<<<<

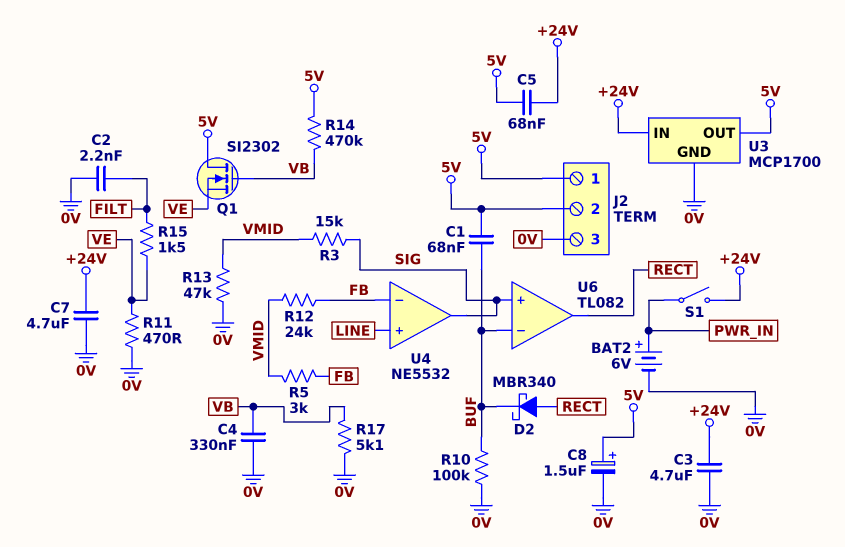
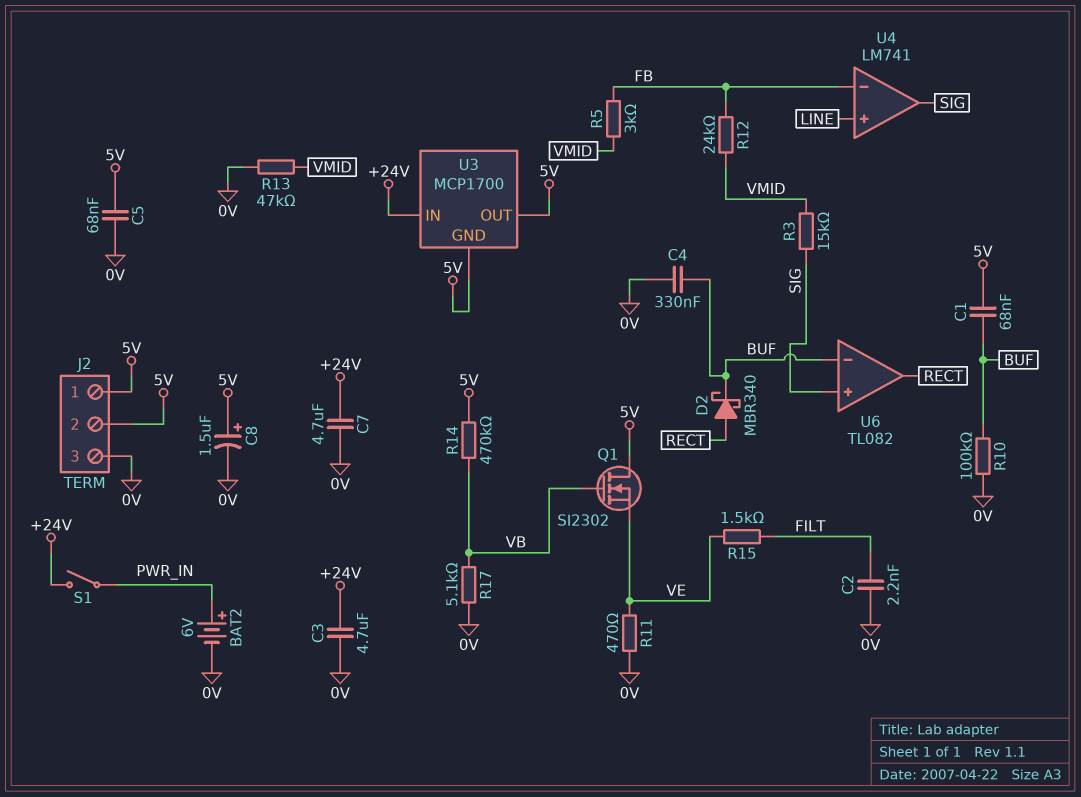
C4: 330nF (0V, VB) -> 330nF (0V, BUF)
C5: 68nF (+24V, 5V) -> 68nF (0V, 5V)
U3 pin GND: 0V -> 5V
U4: NE5532 -> LM741

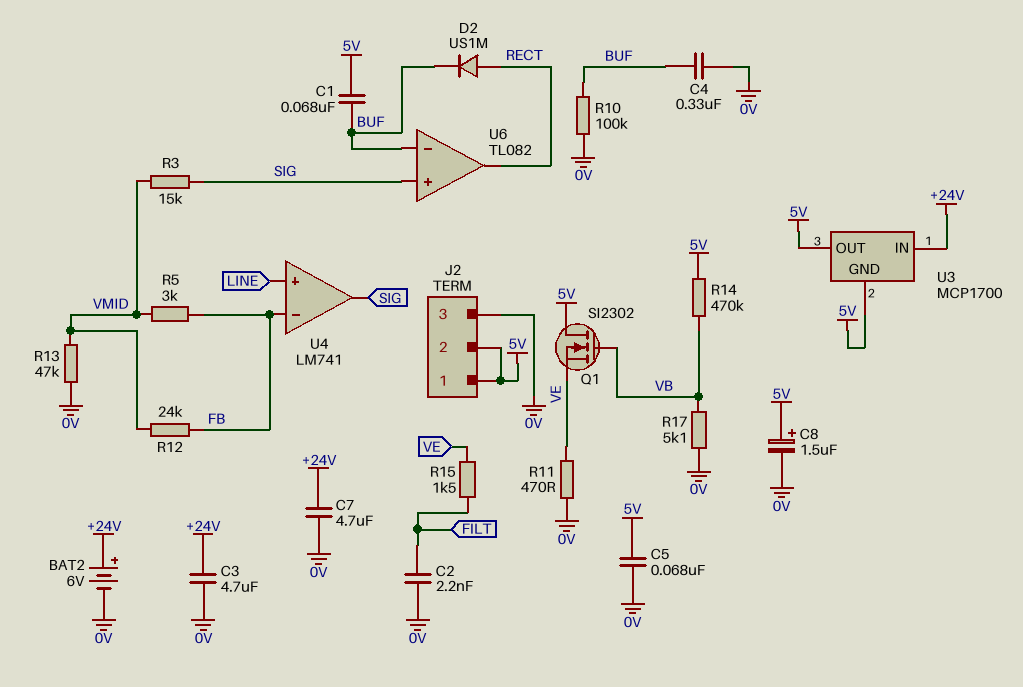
BAT2: 6V (plus PWR_IN, minus 0V) -> 6V (plus +24V, minus 0V)
D2: schottky MBR340 (A RECT, K BUF) -> diode US1M (A RECT, K BUF)
S1: switch (+24V, PWR_IN) -> none

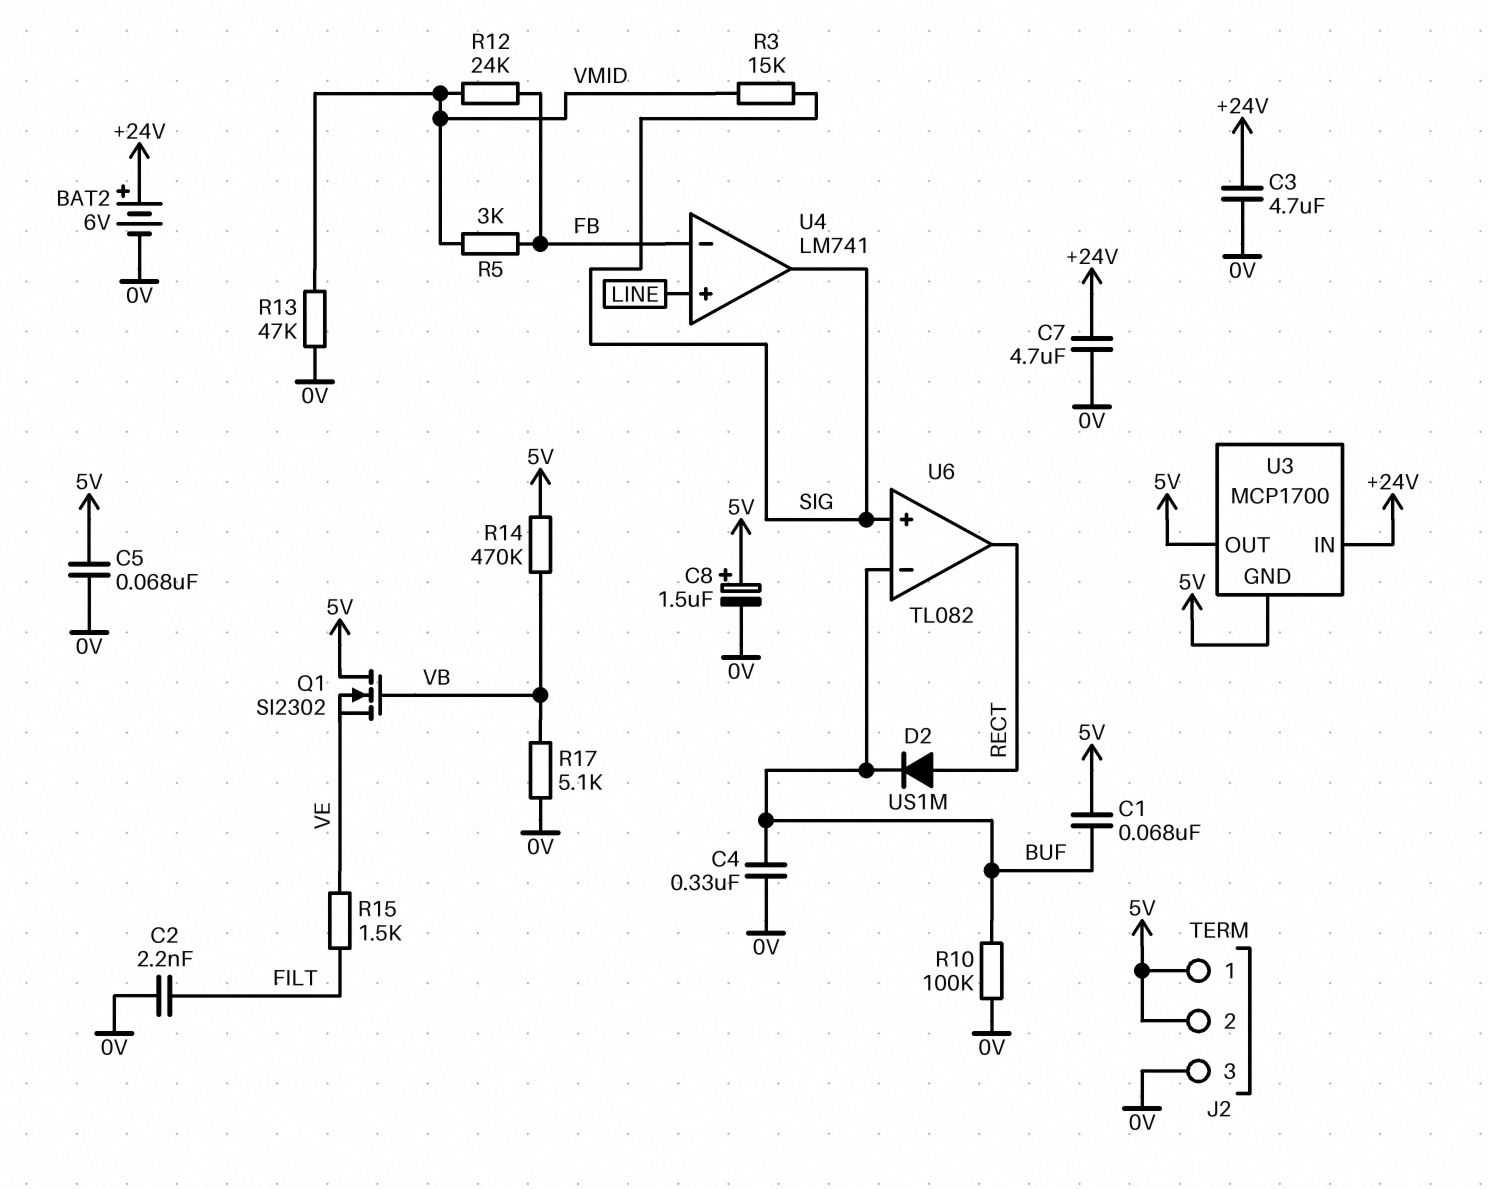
R11: 470 (0V, VE) -> none

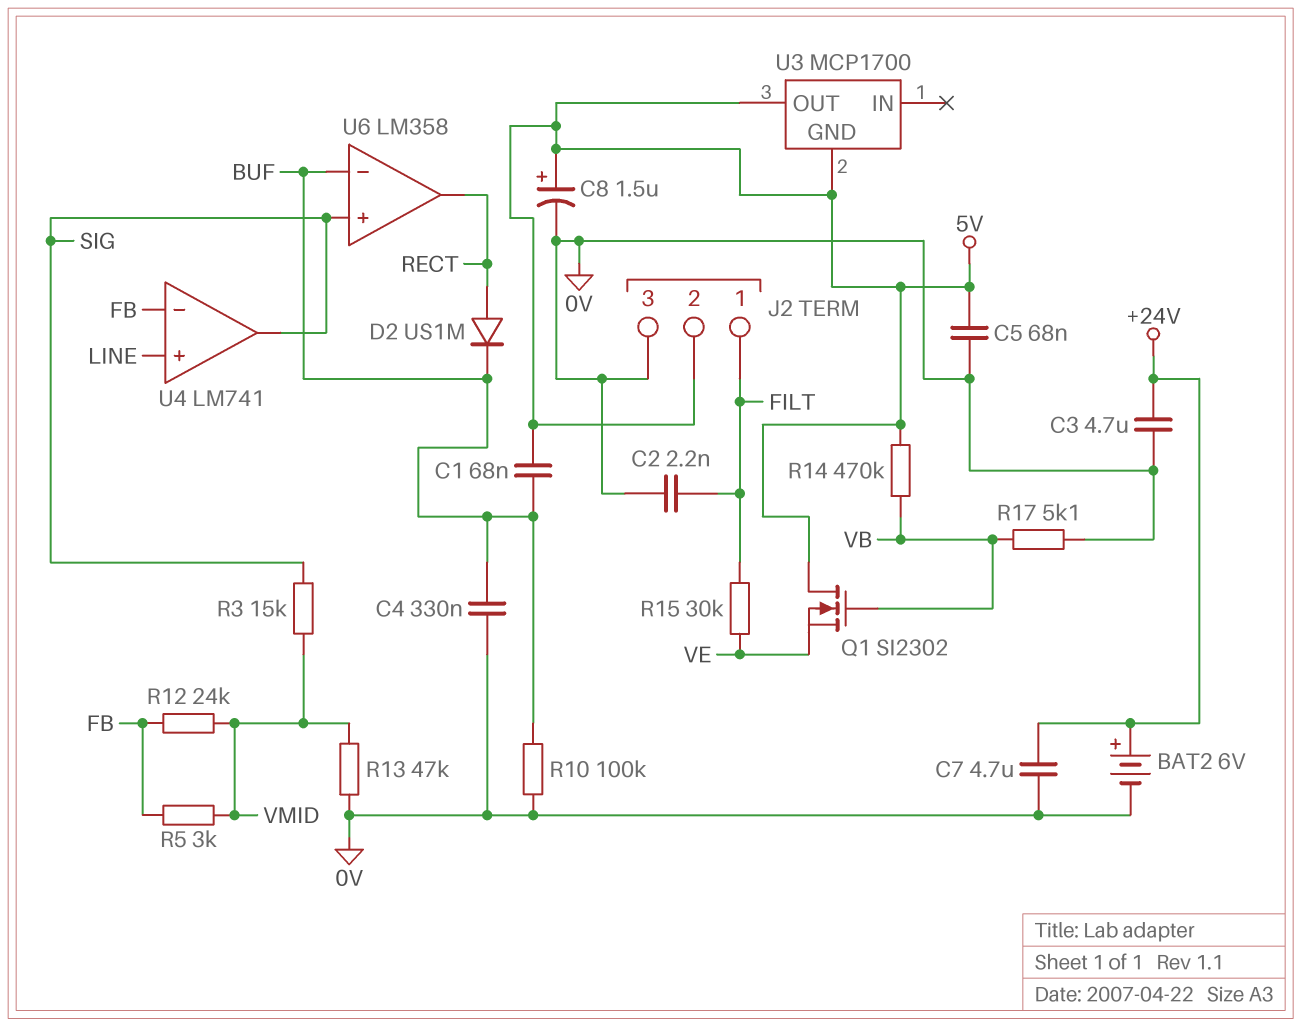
J2 pin 1: 5V -> FILT
R15: 1.5k (FILT, VE) -> 30k (FILT, VE)
U3 pin IN: +24V -> none
U6: TL082 -> LM358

>>>>

» **What to work on**
Lines of the listing above that include the string "FILT" should each be copied.

» **Reply**
J2 pin 1: 5V -> FILT
R15: 1.5k (FILT, VE) -> 30k (FILT, VE)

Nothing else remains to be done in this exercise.